● **GIVEN RECORDS**
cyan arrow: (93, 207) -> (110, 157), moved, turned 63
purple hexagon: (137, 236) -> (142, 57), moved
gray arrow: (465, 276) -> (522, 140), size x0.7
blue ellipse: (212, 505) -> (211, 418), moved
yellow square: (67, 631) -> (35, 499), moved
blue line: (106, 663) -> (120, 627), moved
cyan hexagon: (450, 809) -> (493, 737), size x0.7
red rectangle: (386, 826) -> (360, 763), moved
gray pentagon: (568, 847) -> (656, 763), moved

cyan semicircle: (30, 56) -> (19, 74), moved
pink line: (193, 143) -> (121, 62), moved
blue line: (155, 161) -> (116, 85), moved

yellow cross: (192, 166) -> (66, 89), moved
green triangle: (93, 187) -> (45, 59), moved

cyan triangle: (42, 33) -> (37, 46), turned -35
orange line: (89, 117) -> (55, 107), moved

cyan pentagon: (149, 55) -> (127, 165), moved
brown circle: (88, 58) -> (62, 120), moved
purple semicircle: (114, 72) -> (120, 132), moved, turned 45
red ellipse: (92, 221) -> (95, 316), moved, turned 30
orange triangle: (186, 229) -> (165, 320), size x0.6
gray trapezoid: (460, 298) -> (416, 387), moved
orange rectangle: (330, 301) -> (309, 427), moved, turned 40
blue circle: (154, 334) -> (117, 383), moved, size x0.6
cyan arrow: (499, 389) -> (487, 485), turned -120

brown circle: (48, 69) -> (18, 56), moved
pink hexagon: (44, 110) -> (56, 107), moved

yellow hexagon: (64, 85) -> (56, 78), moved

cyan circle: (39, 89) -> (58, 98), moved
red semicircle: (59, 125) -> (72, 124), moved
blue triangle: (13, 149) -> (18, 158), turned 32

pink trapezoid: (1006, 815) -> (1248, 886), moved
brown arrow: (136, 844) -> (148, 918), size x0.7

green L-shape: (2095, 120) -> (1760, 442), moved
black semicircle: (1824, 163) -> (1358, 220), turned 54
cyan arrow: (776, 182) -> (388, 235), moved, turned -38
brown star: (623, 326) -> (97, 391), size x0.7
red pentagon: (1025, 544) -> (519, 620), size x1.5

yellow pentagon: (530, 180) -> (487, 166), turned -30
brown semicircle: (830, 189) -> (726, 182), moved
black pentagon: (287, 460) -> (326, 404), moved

● **WORK TO COMPLETE**
A line belongs in the answer if it contains the word "gray"; please copy each such line from the material.

● **RESULT OF THIS EXERCISE**
gray arrow: (465, 276) -> (522, 140), size x0.7
gray pentagon: (568, 847) -> (656, 763), moved
gray trapezoid: (460, 298) -> (416, 387), moved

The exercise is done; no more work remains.